*About this exercise*. Print the lines in the listing below that fall between the line with "blue truck: [243,230,327,304]" and the line with "grey robot: [351,132,418,221]", those two lines included, exactly as they stand and with nothing else.

*****

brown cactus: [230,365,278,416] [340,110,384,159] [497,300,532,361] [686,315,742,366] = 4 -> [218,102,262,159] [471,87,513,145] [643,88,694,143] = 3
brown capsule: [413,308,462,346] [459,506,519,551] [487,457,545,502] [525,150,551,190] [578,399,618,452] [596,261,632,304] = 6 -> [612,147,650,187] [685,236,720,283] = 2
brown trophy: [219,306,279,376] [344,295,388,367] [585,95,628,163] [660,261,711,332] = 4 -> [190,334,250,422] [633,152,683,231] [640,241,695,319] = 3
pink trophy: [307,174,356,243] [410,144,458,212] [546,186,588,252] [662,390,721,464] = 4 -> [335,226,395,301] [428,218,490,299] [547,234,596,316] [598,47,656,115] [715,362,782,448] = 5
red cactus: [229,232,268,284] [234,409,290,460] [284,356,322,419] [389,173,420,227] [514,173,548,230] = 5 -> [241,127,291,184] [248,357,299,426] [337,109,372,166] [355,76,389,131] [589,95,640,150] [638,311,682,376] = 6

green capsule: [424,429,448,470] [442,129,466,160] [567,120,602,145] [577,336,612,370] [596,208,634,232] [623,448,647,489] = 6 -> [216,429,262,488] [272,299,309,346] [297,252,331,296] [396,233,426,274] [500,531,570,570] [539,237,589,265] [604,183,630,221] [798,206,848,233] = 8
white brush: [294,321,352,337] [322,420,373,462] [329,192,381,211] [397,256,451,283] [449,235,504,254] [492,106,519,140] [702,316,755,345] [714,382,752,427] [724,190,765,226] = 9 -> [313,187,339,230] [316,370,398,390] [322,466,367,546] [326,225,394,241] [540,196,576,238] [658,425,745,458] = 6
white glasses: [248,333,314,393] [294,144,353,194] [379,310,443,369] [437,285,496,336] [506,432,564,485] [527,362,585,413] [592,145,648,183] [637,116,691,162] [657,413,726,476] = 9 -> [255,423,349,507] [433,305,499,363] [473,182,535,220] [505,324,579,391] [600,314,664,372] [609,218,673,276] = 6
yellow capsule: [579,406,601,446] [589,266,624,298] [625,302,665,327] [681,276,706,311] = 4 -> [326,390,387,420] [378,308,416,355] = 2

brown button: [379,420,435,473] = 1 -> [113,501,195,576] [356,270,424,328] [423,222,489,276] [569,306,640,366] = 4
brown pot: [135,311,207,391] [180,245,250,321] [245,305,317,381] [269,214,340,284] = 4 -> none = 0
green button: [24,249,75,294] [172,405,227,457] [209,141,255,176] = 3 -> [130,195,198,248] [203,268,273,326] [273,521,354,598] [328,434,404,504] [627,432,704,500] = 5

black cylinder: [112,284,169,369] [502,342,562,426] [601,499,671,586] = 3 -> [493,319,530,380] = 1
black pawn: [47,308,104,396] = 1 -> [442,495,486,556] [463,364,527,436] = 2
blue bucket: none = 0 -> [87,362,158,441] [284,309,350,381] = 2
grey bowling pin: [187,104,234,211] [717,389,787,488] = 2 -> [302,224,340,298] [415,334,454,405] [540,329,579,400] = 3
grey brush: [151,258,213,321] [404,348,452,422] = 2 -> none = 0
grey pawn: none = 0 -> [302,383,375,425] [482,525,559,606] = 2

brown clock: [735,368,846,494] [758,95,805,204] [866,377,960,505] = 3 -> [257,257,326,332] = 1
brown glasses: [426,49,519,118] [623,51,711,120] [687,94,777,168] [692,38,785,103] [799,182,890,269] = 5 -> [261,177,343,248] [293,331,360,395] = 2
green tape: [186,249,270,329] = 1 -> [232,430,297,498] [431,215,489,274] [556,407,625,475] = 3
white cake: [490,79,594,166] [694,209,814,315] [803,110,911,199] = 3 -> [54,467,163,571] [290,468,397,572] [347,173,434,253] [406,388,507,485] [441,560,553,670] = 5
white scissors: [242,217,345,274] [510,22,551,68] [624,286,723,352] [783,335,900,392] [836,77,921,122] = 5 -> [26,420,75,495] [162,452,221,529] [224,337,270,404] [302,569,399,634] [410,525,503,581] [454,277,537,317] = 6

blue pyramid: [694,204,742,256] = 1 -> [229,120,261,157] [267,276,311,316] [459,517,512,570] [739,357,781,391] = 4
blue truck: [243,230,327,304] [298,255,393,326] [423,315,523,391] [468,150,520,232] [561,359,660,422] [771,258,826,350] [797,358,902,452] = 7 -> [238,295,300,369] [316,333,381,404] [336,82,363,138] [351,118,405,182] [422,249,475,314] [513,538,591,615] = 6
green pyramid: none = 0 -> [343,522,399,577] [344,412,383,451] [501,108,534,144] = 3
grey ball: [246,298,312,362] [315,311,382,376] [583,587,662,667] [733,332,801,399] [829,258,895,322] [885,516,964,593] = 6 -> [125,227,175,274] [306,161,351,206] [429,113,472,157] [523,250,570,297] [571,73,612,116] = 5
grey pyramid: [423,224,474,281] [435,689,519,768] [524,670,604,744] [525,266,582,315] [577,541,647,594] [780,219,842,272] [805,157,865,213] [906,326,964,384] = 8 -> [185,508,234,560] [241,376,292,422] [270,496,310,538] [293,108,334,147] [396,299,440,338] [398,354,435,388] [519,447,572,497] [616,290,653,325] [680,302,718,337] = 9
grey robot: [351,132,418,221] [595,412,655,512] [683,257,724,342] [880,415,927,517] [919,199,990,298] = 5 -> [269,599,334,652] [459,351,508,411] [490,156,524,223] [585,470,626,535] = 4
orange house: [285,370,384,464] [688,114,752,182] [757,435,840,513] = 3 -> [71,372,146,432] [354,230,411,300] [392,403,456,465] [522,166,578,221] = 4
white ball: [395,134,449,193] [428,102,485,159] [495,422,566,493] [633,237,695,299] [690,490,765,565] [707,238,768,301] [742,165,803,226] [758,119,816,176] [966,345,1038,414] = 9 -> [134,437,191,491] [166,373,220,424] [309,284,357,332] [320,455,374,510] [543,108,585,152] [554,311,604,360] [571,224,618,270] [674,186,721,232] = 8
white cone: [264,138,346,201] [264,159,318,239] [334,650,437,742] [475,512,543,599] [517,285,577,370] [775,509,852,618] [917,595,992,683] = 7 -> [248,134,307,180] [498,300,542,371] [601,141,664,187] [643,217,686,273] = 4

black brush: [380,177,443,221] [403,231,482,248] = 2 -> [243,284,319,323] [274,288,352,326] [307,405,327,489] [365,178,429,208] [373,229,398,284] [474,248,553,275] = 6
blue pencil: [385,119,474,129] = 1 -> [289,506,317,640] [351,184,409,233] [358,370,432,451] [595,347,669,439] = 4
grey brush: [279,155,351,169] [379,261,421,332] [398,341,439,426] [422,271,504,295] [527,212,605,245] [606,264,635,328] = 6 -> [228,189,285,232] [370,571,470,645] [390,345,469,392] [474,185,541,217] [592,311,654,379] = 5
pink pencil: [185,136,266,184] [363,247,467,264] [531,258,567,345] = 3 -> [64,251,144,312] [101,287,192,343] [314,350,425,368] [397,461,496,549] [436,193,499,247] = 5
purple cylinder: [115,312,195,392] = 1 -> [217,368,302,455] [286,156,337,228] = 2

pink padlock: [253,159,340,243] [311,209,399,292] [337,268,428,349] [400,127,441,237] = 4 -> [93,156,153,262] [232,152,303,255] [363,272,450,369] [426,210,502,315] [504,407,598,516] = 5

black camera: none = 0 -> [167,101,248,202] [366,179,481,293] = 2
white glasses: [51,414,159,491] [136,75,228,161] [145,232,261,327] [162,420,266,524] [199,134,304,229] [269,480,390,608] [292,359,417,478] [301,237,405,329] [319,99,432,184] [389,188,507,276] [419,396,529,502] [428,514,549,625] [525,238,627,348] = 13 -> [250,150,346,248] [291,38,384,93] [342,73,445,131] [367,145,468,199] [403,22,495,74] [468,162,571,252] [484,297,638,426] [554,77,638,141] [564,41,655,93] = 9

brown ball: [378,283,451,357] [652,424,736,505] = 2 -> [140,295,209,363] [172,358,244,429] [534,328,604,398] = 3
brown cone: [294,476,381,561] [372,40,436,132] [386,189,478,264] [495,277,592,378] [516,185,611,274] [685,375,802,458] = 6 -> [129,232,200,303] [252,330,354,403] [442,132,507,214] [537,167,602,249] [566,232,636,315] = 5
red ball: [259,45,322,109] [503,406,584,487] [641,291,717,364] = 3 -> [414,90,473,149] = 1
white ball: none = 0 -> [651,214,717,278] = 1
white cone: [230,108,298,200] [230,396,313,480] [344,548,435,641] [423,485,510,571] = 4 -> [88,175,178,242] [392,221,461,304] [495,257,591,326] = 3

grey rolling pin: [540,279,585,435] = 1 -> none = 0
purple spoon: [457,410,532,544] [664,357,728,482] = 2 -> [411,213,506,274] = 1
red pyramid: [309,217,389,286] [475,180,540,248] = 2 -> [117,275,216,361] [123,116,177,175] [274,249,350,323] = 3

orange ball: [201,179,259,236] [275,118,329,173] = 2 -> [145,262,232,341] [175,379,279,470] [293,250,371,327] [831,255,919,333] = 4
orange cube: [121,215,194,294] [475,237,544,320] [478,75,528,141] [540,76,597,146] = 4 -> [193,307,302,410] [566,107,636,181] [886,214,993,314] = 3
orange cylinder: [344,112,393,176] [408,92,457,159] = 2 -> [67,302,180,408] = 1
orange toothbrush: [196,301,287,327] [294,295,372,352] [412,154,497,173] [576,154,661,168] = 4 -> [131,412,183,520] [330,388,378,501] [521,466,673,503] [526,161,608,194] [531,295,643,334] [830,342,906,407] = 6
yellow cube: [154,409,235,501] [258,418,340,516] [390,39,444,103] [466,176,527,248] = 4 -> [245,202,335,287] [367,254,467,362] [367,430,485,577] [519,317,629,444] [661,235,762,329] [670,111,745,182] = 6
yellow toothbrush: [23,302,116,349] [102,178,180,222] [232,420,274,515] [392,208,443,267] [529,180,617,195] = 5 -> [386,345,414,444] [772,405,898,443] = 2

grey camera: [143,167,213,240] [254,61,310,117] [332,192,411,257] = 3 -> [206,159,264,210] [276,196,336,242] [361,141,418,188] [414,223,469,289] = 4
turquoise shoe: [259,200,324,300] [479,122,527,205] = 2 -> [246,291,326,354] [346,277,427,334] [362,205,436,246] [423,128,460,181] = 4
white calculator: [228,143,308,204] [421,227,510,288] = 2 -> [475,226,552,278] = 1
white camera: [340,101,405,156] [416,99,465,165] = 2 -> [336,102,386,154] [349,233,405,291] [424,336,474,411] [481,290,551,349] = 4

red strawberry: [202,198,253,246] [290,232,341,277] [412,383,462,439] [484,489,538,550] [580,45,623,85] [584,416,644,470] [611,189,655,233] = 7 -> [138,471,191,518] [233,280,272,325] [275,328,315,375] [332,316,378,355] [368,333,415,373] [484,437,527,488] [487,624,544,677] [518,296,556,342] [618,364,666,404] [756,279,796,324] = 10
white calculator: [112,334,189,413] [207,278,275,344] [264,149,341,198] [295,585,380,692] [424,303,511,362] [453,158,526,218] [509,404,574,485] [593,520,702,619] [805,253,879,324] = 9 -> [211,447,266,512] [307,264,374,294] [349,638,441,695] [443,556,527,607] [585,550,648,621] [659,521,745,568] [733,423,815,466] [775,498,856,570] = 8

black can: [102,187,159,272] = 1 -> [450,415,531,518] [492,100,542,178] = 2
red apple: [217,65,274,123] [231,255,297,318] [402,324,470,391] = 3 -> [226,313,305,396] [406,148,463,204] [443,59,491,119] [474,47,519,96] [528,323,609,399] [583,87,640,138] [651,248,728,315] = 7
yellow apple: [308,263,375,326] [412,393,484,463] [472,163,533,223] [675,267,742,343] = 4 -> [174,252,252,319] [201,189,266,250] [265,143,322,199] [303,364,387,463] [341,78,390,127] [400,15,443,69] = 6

*****

*Solution*.
blue truck: [243,230,327,304] [298,255,393,326] [423,315,523,391] [468,150,520,232] [561,359,660,422] [771,258,826,350] [797,358,902,452] = 7 -> [238,295,300,369] [316,333,381,404] [336,82,363,138] [351,118,405,182] [422,249,475,314] [513,538,591,615] = 6
green pyramid: none = 0 -> [343,522,399,577] [344,412,383,451] [501,108,534,144] = 3
grey ball: [246,298,312,362] [315,311,382,376] [583,587,662,667] [733,332,801,399] [829,258,895,322] [885,516,964,593] = 6 -> [125,227,175,274] [306,161,351,206] [429,113,472,157] [523,250,570,297] [571,73,612,116] = 5
grey pyramid: [423,224,474,281] [435,689,519,768] [524,670,604,744] [525,266,582,315] [577,541,647,594] [780,219,842,272] [805,157,865,213] [906,326,964,384] = 8 -> [185,508,234,560] [241,376,292,422] [270,496,310,538] [293,108,334,147] [396,299,440,338] [398,354,435,388] [519,447,572,497] [616,290,653,325] [680,302,718,337] = 9
grey robot: [351,132,418,221] [595,412,655,512] [683,257,724,342] [880,415,927,517] [919,199,990,298] = 5 -> [269,599,334,652] [459,351,508,411] [490,156,524,223] [585,470,626,535] = 4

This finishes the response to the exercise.